→ **DATA TO EXAMINE**:
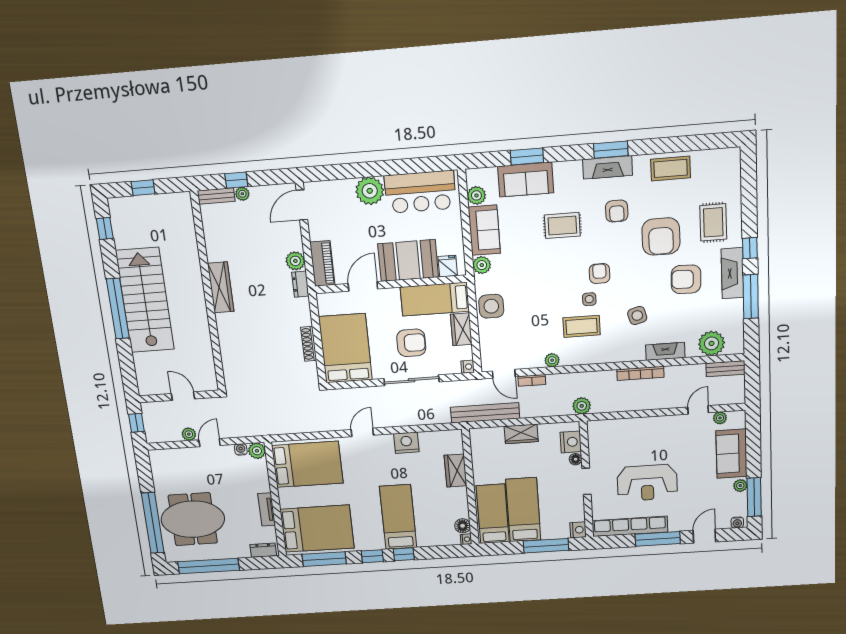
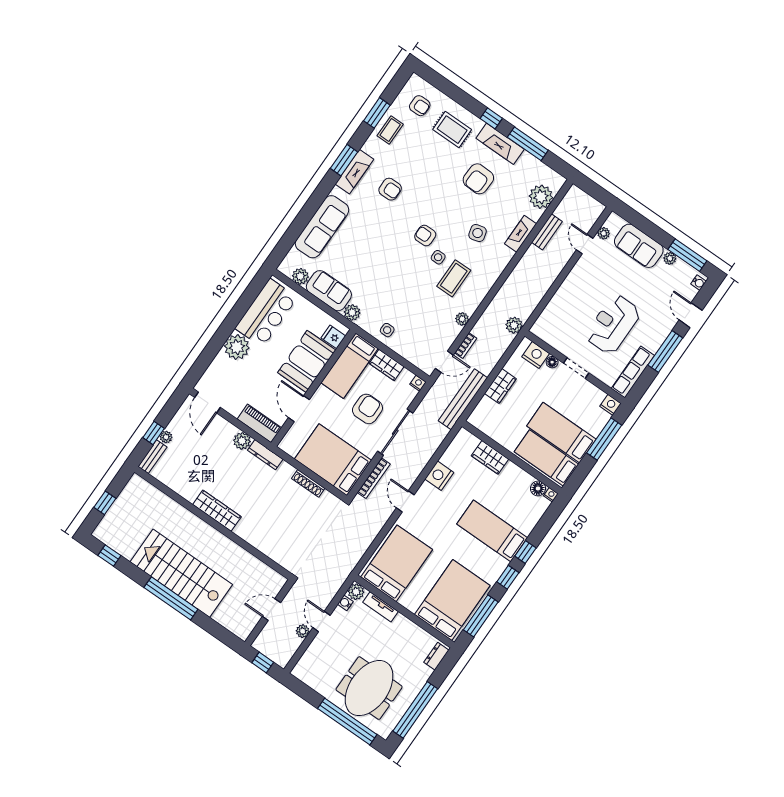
window: (527, 156) -> (377, 113), moved
coffee table: (671, 168) -> (390, 130), width x0.73, depth x0.77
sofa: (526, 180) -> (322, 227), width x1.36
rug: (562, 225) -> (370, 234), removed
armchair: (661, 237) -> (420, 106), moved, width x0.53, depth x0.53
dresser: (300, 284) -> (265, 455), width x1.44
side table: (491, 306) -> (387, 330), width x0.54, depth x0.54
bench: (726, 369) -> (547, 232), moved
bookcase: (640, 373) -> (374, 478), moved
reception desk: (647, 483) -> (613, 324), turned 180
tv unit: (267, 509) -> (381, 607), moved
row of seats: (630, 526) -> (633, 372), width x0.73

→ **AIM OF THE EXERCISE**:
For each line in the data above that contains the string "table", extract the line.

→ **OUTPUT**:
coffee table: (671, 168) -> (390, 130), width x0.73, depth x0.77
side table: (491, 306) -> (387, 330), width x0.54, depth x0.54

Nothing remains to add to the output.